#### Data for analysis

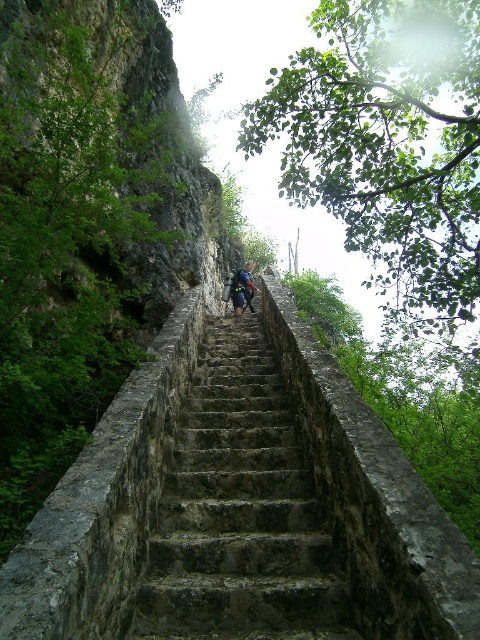
Who is higher up, rusty stone staircase at center or blue fabric backpack at center?

Positioned higher is blue fabric backpack at center.

Does rusty stone staircase at center have a lesser height compared to blue fabric backpack at center?

Correct, rusty stone staircase at center is not as tall as blue fabric backpack at center.

Is point (152, 394) positioned after point (236, 298)?

No.

Where is `rusty stone staircase at center`? This screenshot has width=480, height=640. rusty stone staircase at center is located at coordinates (240, 506).

Which is below, rusty stone stairs at center or blue fabric backpack at center?

Positioned lower is rusty stone stairs at center.

Is point (218, 524) farther from camera compared to point (238, 269)?

That is False.

Does point (322, 592) come farther from viewer compared to point (233, 285)?

No, it is not.

I want to click on rusty stone stairs at center, so click(x=240, y=512).

Does rusty stone staircase at center come in front of rusty stone stairs at center?

Yes, rusty stone staircase at center is in front of rusty stone stairs at center.

Who is shorter, rusty stone staircase at center or rusty stone stairs at center?

rusty stone stairs at center

Where is `rusty stone staircase at center`? rusty stone staircase at center is located at coordinates tap(240, 506).

This screenshot has width=480, height=640. In order to click on rusty stone staircase at center in this screenshot , I will do `click(240, 506)`.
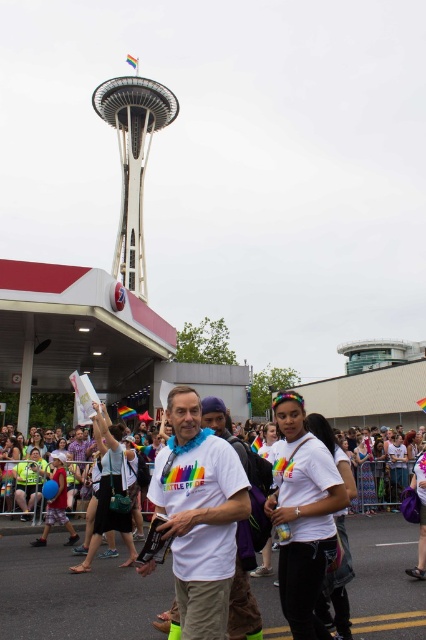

########

### Exercise aim
Rewrite all of the lines above, replacing every occurrence of "blue fabric backpack" with "green canvas backpack" and leaving everything else unchanged. Omit the pictures from your answer.

### Exercise result
Who is higher up, rusty stone staircase at center or green canvas backpack at center?

Positioned higher is green canvas backpack at center.

Does rusty stone staircase at center have a lesser height compared to green canvas backpack at center?

Correct, rusty stone staircase at center is not as tall as green canvas backpack at center.

Is point (152, 394) positioned after point (236, 298)?

No.

Where is `rusty stone staircase at center`? This screenshot has width=480, height=640. rusty stone staircase at center is located at coordinates (240, 506).

Which is below, rusty stone stairs at center or green canvas backpack at center?

Positioned lower is rusty stone stairs at center.

Is point (218, 524) farther from camera compared to point (238, 269)?

That is False.

Does point (322, 592) come farther from viewer compared to point (233, 285)?

No, it is not.

I want to click on rusty stone stairs at center, so click(x=240, y=512).

Does rusty stone staircase at center come in front of rusty stone stairs at center?

Yes, rusty stone staircase at center is in front of rusty stone stairs at center.

Who is shorter, rusty stone staircase at center or rusty stone stairs at center?

rusty stone stairs at center

Where is `rusty stone staircase at center`? rusty stone staircase at center is located at coordinates tap(240, 506).

This screenshot has width=480, height=640. In order to click on rusty stone staircase at center in this screenshot , I will do `click(240, 506)`.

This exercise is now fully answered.